## Assignment:
Every line with "Pending" in it should be copied from the data.

## Data for analysis:
* * *

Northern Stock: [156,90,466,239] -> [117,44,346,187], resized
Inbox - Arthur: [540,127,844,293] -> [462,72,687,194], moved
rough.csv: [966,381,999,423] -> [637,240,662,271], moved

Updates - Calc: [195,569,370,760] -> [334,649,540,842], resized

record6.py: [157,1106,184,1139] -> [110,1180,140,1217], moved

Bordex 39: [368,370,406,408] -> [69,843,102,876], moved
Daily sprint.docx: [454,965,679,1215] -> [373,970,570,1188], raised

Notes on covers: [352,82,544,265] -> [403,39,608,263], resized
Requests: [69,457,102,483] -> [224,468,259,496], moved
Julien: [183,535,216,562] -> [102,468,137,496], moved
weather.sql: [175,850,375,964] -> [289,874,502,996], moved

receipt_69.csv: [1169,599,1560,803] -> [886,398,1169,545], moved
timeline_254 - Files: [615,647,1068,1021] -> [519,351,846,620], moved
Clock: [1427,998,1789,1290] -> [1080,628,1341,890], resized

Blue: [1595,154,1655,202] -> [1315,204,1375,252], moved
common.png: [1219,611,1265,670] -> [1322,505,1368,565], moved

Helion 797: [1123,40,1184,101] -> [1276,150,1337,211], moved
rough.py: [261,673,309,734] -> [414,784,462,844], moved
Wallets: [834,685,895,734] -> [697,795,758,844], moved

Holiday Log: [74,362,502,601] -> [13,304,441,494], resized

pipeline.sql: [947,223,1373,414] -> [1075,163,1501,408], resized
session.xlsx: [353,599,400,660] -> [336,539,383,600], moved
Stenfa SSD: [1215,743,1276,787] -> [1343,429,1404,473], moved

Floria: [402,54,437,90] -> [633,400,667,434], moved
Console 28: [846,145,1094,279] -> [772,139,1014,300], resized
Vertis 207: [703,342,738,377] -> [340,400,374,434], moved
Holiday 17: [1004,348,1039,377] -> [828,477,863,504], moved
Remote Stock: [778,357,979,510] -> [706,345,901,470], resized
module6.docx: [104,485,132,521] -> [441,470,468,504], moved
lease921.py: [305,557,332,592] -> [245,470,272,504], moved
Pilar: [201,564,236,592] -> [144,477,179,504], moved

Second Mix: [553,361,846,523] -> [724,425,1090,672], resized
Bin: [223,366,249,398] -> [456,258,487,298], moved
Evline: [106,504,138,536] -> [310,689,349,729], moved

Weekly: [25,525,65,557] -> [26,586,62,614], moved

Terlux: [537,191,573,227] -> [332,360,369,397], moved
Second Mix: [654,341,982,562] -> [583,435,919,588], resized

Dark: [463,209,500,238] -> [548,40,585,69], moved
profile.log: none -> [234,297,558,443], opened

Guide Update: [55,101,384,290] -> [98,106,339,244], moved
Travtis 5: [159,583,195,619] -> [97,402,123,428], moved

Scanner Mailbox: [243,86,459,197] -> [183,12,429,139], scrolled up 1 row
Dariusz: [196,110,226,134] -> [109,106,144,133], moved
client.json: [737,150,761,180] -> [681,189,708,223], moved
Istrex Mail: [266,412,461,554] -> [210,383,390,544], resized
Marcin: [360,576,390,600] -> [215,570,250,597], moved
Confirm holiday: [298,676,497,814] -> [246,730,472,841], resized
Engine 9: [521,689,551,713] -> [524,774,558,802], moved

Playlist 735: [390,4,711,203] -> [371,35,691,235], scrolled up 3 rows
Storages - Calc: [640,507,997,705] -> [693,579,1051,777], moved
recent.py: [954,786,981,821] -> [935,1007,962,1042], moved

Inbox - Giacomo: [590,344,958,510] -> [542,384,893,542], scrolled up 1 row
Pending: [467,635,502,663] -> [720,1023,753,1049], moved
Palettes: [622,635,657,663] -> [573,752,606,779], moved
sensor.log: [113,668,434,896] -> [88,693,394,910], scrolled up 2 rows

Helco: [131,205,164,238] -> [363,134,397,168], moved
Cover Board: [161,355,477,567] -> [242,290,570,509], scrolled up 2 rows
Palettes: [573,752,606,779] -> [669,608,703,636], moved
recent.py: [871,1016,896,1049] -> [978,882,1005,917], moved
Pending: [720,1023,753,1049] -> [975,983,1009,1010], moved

* * *

## Answer box:
Pending: [467,635,502,663] -> [720,1023,753,1049], moved
Pending: [720,1023,753,1049] -> [975,983,1009,1010], moved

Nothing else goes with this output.